- Your assignment -
Below are some records. Say how many of their lines include the string "button", giving only the number.
[Data for analysis]
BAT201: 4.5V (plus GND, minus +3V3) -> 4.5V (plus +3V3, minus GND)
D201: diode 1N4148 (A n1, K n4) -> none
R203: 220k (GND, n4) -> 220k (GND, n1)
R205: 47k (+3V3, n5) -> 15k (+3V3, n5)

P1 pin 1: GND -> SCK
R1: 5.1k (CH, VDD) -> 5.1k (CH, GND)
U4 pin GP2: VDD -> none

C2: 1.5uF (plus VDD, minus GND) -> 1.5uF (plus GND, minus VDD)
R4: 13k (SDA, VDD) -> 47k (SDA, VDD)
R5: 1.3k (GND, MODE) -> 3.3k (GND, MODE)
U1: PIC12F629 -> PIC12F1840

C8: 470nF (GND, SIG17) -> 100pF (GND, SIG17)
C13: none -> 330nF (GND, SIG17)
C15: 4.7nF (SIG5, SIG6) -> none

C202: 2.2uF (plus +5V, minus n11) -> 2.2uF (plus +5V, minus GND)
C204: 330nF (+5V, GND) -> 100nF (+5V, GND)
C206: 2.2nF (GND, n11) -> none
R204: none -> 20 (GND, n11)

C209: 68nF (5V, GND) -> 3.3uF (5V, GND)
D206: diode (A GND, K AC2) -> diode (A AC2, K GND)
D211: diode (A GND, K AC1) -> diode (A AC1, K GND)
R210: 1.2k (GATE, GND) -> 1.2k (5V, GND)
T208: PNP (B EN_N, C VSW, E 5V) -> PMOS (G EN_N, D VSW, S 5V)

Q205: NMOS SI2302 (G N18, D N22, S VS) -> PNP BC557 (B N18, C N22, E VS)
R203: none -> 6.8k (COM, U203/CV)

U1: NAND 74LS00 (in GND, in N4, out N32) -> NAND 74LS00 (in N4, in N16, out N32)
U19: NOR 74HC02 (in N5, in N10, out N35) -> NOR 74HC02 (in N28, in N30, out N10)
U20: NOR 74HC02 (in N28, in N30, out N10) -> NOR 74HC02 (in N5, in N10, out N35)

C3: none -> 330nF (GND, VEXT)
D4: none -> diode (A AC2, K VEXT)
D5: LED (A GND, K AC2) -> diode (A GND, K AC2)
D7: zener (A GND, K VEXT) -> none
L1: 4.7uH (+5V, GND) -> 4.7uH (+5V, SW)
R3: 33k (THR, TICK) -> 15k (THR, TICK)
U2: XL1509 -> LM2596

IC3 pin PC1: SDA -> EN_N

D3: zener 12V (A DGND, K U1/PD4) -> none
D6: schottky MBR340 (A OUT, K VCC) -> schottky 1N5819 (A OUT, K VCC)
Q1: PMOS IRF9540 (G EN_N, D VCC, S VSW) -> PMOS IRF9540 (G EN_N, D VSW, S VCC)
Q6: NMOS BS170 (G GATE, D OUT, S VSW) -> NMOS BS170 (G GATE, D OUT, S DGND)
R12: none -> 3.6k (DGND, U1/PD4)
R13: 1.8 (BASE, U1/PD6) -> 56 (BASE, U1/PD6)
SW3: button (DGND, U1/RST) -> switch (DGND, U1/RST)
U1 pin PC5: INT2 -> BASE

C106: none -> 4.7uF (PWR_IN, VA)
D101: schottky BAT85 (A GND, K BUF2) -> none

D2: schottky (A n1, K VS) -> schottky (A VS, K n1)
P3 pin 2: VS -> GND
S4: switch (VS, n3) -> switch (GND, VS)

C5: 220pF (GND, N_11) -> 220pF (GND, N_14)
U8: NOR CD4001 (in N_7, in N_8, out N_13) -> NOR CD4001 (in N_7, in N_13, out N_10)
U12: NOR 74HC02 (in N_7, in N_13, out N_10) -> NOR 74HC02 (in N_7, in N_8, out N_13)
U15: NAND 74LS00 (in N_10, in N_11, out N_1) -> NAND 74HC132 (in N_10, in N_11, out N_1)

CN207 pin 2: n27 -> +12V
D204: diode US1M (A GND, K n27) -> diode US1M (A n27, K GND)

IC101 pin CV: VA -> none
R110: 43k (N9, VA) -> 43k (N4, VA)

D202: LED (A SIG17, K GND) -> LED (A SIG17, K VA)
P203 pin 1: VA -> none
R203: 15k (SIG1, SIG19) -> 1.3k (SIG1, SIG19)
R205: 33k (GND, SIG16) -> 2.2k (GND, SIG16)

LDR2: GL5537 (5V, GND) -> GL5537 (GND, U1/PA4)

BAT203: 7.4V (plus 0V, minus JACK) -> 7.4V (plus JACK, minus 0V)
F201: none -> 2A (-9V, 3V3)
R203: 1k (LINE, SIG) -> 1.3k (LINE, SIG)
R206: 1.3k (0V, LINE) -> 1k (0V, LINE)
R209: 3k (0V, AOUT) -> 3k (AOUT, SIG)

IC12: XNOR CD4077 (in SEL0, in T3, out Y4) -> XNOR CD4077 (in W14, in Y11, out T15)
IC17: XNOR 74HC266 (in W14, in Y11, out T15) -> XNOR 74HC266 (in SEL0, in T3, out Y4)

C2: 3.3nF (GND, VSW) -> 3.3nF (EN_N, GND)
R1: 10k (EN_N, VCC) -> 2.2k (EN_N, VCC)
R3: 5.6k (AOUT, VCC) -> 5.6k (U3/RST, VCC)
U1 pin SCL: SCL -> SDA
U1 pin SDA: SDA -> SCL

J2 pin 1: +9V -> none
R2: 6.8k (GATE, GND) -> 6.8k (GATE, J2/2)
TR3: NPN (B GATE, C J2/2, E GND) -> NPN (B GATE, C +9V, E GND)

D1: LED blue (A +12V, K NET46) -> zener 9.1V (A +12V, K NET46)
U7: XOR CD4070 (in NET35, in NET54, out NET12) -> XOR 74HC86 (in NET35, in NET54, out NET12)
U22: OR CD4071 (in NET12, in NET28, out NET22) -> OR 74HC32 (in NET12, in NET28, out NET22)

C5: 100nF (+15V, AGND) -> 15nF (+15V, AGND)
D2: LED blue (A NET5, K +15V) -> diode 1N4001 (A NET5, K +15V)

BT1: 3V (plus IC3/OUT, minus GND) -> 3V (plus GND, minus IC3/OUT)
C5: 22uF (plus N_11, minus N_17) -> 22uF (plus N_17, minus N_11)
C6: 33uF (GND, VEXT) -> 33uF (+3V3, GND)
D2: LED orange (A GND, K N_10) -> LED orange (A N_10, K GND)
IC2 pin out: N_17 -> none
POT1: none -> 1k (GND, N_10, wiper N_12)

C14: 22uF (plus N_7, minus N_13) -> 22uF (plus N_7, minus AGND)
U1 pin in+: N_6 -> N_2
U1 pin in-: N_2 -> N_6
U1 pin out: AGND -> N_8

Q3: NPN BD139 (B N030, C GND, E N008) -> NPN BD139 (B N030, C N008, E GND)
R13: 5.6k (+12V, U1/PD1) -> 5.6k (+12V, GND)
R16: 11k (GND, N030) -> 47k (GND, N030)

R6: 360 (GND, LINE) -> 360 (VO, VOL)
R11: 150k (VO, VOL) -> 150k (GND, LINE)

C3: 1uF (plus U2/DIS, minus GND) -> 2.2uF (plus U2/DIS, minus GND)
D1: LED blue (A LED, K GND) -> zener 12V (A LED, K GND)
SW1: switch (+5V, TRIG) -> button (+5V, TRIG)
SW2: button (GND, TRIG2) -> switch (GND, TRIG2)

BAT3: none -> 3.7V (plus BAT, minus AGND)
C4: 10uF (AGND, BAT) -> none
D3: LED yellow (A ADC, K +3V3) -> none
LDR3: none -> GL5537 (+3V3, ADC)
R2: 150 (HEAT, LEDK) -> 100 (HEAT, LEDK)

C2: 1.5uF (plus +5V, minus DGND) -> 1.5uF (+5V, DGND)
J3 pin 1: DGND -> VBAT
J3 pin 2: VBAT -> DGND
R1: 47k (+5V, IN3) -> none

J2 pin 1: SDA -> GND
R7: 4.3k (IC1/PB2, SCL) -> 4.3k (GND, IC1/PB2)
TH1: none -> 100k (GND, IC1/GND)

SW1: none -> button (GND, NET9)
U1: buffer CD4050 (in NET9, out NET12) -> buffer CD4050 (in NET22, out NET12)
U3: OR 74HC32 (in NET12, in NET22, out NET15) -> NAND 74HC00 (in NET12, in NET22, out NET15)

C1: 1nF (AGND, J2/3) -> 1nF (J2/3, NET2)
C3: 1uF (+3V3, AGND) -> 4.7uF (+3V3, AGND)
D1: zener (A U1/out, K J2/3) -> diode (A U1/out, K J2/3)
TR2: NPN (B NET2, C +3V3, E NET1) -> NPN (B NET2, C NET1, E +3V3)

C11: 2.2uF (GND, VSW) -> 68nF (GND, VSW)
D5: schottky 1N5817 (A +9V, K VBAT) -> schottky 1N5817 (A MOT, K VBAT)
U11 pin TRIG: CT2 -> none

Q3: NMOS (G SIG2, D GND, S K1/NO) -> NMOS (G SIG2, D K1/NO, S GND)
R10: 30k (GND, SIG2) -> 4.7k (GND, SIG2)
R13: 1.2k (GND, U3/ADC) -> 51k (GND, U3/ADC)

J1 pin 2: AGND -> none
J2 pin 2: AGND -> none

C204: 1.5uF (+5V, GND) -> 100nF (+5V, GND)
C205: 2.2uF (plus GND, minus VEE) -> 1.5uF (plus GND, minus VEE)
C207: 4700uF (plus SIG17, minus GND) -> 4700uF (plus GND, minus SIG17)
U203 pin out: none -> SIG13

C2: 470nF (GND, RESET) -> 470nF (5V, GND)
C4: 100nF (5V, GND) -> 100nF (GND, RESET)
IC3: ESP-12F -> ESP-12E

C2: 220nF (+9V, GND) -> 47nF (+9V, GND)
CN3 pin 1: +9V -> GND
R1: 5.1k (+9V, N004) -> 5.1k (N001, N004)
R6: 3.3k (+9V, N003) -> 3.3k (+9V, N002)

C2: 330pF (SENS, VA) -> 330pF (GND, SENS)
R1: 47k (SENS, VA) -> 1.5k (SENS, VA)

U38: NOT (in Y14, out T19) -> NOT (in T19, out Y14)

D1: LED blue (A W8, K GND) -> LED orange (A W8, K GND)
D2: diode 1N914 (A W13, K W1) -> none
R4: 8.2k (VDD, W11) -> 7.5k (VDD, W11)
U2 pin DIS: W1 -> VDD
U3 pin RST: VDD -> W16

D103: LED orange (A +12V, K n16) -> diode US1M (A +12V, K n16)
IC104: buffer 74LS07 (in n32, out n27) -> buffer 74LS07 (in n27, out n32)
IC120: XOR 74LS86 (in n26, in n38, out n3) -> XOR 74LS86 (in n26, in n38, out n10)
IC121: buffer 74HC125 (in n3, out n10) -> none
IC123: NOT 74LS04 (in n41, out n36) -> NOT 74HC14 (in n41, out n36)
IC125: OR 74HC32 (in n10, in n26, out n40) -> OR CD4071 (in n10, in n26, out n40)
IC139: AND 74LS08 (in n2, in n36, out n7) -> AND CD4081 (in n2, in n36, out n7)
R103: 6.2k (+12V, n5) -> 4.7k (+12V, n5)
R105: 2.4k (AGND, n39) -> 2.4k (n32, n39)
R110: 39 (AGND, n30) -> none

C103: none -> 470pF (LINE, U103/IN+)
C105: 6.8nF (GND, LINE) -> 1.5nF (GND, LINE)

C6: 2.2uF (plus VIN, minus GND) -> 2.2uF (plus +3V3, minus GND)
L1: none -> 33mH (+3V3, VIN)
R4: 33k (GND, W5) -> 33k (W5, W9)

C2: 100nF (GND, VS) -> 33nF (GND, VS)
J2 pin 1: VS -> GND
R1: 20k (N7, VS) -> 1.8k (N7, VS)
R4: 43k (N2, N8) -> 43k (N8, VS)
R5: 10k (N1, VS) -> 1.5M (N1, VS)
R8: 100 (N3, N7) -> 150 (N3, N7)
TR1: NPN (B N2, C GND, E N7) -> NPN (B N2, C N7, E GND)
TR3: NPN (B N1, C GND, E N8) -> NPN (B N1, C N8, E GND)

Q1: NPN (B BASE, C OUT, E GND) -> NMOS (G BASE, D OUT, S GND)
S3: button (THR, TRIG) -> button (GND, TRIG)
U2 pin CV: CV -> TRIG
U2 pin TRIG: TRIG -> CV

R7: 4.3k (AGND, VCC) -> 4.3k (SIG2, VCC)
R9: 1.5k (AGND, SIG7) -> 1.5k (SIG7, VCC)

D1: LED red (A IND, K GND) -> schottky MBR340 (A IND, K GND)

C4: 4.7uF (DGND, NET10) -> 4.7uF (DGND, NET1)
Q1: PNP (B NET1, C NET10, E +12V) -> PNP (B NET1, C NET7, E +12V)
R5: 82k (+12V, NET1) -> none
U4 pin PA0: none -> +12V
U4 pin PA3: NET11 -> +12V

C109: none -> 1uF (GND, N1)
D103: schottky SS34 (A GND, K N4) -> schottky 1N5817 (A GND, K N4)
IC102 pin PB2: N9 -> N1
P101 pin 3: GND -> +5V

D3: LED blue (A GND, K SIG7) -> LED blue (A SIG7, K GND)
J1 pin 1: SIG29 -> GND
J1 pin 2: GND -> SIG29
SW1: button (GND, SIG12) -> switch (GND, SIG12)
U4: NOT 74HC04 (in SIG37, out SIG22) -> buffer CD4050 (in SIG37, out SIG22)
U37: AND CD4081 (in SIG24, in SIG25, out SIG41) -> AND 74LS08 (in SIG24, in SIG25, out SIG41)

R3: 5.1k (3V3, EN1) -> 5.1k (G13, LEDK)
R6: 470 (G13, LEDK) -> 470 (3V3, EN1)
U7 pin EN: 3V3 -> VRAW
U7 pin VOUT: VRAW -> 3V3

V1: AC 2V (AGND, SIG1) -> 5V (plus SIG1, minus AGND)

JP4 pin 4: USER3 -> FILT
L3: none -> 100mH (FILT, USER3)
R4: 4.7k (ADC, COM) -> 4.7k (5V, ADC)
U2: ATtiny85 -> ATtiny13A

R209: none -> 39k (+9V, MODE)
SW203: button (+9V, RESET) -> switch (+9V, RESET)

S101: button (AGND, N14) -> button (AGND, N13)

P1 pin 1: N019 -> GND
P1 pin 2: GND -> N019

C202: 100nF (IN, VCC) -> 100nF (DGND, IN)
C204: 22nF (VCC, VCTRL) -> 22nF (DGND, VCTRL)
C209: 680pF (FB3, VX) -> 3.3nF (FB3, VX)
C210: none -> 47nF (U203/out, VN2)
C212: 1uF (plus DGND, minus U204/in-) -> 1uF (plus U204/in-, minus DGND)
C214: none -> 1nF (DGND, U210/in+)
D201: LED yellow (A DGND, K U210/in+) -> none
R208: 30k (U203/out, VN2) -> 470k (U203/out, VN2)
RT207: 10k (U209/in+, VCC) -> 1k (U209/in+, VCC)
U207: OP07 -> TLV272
[/Data for analysis]
- Answer box -
8